*What is expected*. Transcribe the listing exactly, skipping every picture.

#### Information provided ####

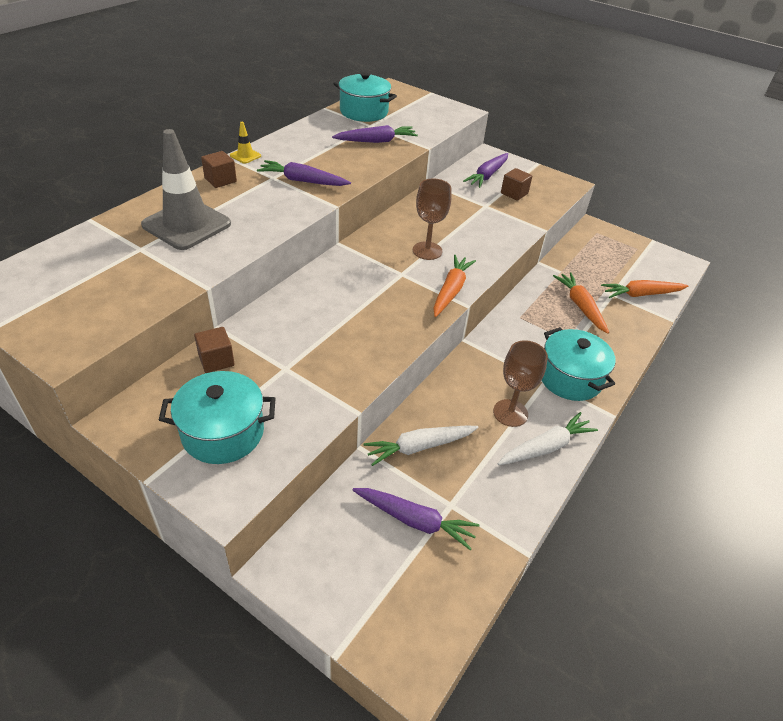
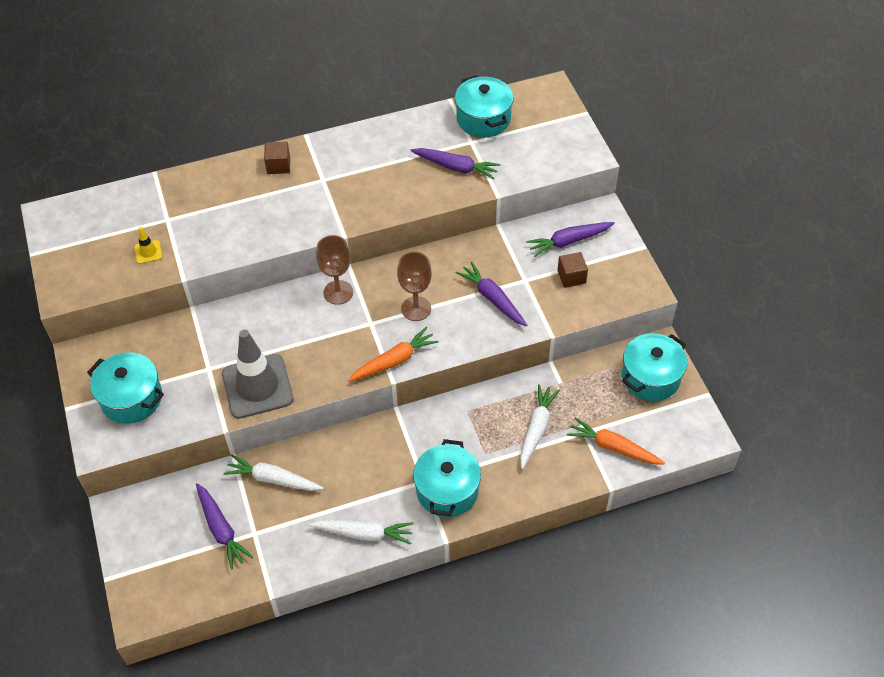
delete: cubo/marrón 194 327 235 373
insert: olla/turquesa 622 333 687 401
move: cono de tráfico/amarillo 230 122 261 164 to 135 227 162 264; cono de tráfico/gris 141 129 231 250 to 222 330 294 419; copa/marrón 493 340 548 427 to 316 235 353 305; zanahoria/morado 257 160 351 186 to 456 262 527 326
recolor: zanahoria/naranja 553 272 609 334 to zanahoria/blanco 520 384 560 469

####

*Answer to the problem*.
delete: cubo/marrón 194 327 235 373
insert: olla/turquesa 622 333 687 401
move: cono de tráfico/amarillo 230 122 261 164 to 135 227 162 264; cono de tráfico/gris 141 129 231 250 to 222 330 294 419; copa/marrón 493 340 548 427 to 316 235 353 305; zanahoria/morado 257 160 351 186 to 456 262 527 326
recolor: zanahoria/naranja 553 272 609 334 to zanahoria/blanco 520 384 560 469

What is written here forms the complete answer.